**Work instruction:** Once you have read the records, output them exactly.

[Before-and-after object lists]
________________

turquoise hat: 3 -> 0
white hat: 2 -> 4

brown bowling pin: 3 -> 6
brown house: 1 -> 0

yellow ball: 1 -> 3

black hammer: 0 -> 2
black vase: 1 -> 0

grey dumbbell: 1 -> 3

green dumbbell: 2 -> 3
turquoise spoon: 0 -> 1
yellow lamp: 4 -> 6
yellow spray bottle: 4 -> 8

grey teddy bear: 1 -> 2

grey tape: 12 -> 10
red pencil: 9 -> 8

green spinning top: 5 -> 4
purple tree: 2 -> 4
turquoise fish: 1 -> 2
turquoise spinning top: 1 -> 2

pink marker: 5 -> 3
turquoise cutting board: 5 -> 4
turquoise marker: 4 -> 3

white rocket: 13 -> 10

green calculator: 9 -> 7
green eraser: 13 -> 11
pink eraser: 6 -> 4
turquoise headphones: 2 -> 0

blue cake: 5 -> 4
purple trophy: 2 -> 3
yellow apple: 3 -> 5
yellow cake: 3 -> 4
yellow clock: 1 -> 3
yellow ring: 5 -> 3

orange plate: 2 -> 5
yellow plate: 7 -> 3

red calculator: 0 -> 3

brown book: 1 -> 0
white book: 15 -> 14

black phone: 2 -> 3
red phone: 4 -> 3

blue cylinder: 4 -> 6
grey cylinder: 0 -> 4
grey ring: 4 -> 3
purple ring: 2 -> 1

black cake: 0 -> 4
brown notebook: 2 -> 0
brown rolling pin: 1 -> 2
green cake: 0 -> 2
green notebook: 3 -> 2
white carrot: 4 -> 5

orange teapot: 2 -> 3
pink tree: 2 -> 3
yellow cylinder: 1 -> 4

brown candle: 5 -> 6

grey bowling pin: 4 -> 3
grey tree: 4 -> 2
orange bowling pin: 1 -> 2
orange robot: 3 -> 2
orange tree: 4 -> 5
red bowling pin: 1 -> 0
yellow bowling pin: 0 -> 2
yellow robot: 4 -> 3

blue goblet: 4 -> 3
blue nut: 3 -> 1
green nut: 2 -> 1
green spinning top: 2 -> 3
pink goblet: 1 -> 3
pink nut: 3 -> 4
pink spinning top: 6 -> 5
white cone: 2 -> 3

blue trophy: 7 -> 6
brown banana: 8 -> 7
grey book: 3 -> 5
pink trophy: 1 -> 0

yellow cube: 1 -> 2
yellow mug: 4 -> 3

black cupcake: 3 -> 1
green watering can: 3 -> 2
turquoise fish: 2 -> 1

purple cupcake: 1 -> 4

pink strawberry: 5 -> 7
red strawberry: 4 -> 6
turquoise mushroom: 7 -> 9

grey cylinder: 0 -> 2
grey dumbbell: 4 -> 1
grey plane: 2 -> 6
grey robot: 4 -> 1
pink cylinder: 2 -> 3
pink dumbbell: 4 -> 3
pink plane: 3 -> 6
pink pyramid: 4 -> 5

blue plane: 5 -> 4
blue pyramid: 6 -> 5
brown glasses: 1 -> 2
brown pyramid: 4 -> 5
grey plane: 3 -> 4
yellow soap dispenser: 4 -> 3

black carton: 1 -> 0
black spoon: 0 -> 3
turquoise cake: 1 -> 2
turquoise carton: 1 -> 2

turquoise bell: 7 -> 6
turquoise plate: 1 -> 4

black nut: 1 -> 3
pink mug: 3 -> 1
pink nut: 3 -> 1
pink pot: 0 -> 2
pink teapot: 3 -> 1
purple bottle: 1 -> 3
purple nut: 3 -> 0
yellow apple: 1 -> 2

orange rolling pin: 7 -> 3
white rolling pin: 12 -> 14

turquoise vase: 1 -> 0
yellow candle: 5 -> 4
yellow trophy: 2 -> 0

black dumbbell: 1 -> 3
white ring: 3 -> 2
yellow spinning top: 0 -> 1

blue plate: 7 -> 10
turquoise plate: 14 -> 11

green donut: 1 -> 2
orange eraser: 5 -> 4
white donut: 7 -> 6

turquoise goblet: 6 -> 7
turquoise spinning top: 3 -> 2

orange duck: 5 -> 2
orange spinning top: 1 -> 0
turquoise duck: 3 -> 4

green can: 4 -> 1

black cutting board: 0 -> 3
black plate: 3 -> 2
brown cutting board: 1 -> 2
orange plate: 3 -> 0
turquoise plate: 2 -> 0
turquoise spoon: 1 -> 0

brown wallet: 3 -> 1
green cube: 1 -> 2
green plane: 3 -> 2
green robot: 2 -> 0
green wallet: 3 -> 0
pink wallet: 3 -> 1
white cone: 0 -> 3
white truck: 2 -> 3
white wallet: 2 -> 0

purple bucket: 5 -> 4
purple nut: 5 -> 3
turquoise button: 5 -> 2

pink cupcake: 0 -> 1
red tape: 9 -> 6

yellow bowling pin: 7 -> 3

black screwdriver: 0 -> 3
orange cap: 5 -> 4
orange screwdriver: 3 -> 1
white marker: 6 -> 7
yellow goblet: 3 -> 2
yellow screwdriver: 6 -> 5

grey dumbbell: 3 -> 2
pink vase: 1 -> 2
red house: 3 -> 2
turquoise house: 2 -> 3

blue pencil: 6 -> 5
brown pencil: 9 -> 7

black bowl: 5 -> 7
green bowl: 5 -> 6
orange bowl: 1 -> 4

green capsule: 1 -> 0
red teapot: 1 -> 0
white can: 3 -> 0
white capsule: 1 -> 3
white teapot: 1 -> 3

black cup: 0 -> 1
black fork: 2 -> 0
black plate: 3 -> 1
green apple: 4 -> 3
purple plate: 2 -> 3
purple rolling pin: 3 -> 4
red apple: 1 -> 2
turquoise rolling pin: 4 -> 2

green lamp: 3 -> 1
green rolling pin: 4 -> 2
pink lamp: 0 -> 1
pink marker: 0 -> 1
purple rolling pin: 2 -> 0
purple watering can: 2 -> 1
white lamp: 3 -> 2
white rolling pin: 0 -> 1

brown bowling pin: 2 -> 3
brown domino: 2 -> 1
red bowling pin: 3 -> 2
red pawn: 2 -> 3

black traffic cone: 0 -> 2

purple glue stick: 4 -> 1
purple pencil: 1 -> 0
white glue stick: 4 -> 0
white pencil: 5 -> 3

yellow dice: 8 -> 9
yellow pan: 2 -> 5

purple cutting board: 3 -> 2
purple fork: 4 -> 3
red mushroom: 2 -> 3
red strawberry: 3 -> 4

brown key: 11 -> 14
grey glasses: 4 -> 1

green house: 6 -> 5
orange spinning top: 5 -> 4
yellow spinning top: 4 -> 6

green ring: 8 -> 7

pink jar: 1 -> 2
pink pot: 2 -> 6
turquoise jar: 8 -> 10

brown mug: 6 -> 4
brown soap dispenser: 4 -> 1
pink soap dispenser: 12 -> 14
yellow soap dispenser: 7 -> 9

________________

**Output for this task:**
turquoise hat: 3 -> 0
white hat: 2 -> 4

brown bowling pin: 3 -> 6
brown house: 1 -> 0

yellow ball: 1 -> 3

black hammer: 0 -> 2
black vase: 1 -> 0

grey dumbbell: 1 -> 3

green dumbbell: 2 -> 3
turquoise spoon: 0 -> 1
yellow lamp: 4 -> 6
yellow spray bottle: 4 -> 8

grey teddy bear: 1 -> 2

grey tape: 12 -> 10
red pencil: 9 -> 8

green spinning top: 5 -> 4
purple tree: 2 -> 4
turquoise fish: 1 -> 2
turquoise spinning top: 1 -> 2

pink marker: 5 -> 3
turquoise cutting board: 5 -> 4
turquoise marker: 4 -> 3

white rocket: 13 -> 10

green calculator: 9 -> 7
green eraser: 13 -> 11
pink eraser: 6 -> 4
turquoise headphones: 2 -> 0

blue cake: 5 -> 4
purple trophy: 2 -> 3
yellow apple: 3 -> 5
yellow cake: 3 -> 4
yellow clock: 1 -> 3
yellow ring: 5 -> 3

orange plate: 2 -> 5
yellow plate: 7 -> 3

red calculator: 0 -> 3

brown book: 1 -> 0
white book: 15 -> 14

black phone: 2 -> 3
red phone: 4 -> 3

blue cylinder: 4 -> 6
grey cylinder: 0 -> 4
grey ring: 4 -> 3
purple ring: 2 -> 1

black cake: 0 -> 4
brown notebook: 2 -> 0
brown rolling pin: 1 -> 2
green cake: 0 -> 2
green notebook: 3 -> 2
white carrot: 4 -> 5

orange teapot: 2 -> 3
pink tree: 2 -> 3
yellow cylinder: 1 -> 4

brown candle: 5 -> 6

grey bowling pin: 4 -> 3
grey tree: 4 -> 2
orange bowling pin: 1 -> 2
orange robot: 3 -> 2
orange tree: 4 -> 5
red bowling pin: 1 -> 0
yellow bowling pin: 0 -> 2
yellow robot: 4 -> 3

blue goblet: 4 -> 3
blue nut: 3 -> 1
green nut: 2 -> 1
green spinning top: 2 -> 3
pink goblet: 1 -> 3
pink nut: 3 -> 4
pink spinning top: 6 -> 5
white cone: 2 -> 3

blue trophy: 7 -> 6
brown banana: 8 -> 7
grey book: 3 -> 5
pink trophy: 1 -> 0

yellow cube: 1 -> 2
yellow mug: 4 -> 3

black cupcake: 3 -> 1
green watering can: 3 -> 2
turquoise fish: 2 -> 1

purple cupcake: 1 -> 4

pink strawberry: 5 -> 7
red strawberry: 4 -> 6
turquoise mushroom: 7 -> 9

grey cylinder: 0 -> 2
grey dumbbell: 4 -> 1
grey plane: 2 -> 6
grey robot: 4 -> 1
pink cylinder: 2 -> 3
pink dumbbell: 4 -> 3
pink plane: 3 -> 6
pink pyramid: 4 -> 5

blue plane: 5 -> 4
blue pyramid: 6 -> 5
brown glasses: 1 -> 2
brown pyramid: 4 -> 5
grey plane: 3 -> 4
yellow soap dispenser: 4 -> 3

black carton: 1 -> 0
black spoon: 0 -> 3
turquoise cake: 1 -> 2
turquoise carton: 1 -> 2

turquoise bell: 7 -> 6
turquoise plate: 1 -> 4

black nut: 1 -> 3
pink mug: 3 -> 1
pink nut: 3 -> 1
pink pot: 0 -> 2
pink teapot: 3 -> 1
purple bottle: 1 -> 3
purple nut: 3 -> 0
yellow apple: 1 -> 2

orange rolling pin: 7 -> 3
white rolling pin: 12 -> 14

turquoise vase: 1 -> 0
yellow candle: 5 -> 4
yellow trophy: 2 -> 0

black dumbbell: 1 -> 3
white ring: 3 -> 2
yellow spinning top: 0 -> 1

blue plate: 7 -> 10
turquoise plate: 14 -> 11

green donut: 1 -> 2
orange eraser: 5 -> 4
white donut: 7 -> 6

turquoise goblet: 6 -> 7
turquoise spinning top: 3 -> 2

orange duck: 5 -> 2
orange spinning top: 1 -> 0
turquoise duck: 3 -> 4

green can: 4 -> 1

black cutting board: 0 -> 3
black plate: 3 -> 2
brown cutting board: 1 -> 2
orange plate: 3 -> 0
turquoise plate: 2 -> 0
turquoise spoon: 1 -> 0

brown wallet: 3 -> 1
green cube: 1 -> 2
green plane: 3 -> 2
green robot: 2 -> 0
green wallet: 3 -> 0
pink wallet: 3 -> 1
white cone: 0 -> 3
white truck: 2 -> 3
white wallet: 2 -> 0

purple bucket: 5 -> 4
purple nut: 5 -> 3
turquoise button: 5 -> 2

pink cupcake: 0 -> 1
red tape: 9 -> 6

yellow bowling pin: 7 -> 3

black screwdriver: 0 -> 3
orange cap: 5 -> 4
orange screwdriver: 3 -> 1
white marker: 6 -> 7
yellow goblet: 3 -> 2
yellow screwdriver: 6 -> 5

grey dumbbell: 3 -> 2
pink vase: 1 -> 2
red house: 3 -> 2
turquoise house: 2 -> 3

blue pencil: 6 -> 5
brown pencil: 9 -> 7

black bowl: 5 -> 7
green bowl: 5 -> 6
orange bowl: 1 -> 4

green capsule: 1 -> 0
red teapot: 1 -> 0
white can: 3 -> 0
white capsule: 1 -> 3
white teapot: 1 -> 3

black cup: 0 -> 1
black fork: 2 -> 0
black plate: 3 -> 1
green apple: 4 -> 3
purple plate: 2 -> 3
purple rolling pin: 3 -> 4
red apple: 1 -> 2
turquoise rolling pin: 4 -> 2

green lamp: 3 -> 1
green rolling pin: 4 -> 2
pink lamp: 0 -> 1
pink marker: 0 -> 1
purple rolling pin: 2 -> 0
purple watering can: 2 -> 1
white lamp: 3 -> 2
white rolling pin: 0 -> 1

brown bowling pin: 2 -> 3
brown domino: 2 -> 1
red bowling pin: 3 -> 2
red pawn: 2 -> 3

black traffic cone: 0 -> 2

purple glue stick: 4 -> 1
purple pencil: 1 -> 0
white glue stick: 4 -> 0
white pencil: 5 -> 3

yellow dice: 8 -> 9
yellow pan: 2 -> 5

purple cutting board: 3 -> 2
purple fork: 4 -> 3
red mushroom: 2 -> 3
red strawberry: 3 -> 4

brown key: 11 -> 14
grey glasses: 4 -> 1

green house: 6 -> 5
orange spinning top: 5 -> 4
yellow spinning top: 4 -> 6

green ring: 8 -> 7

pink jar: 1 -> 2
pink pot: 2 -> 6
turquoise jar: 8 -> 10

brown mug: 6 -> 4
brown soap dispenser: 4 -> 1
pink soap dispenser: 12 -> 14
yellow soap dispenser: 7 -> 9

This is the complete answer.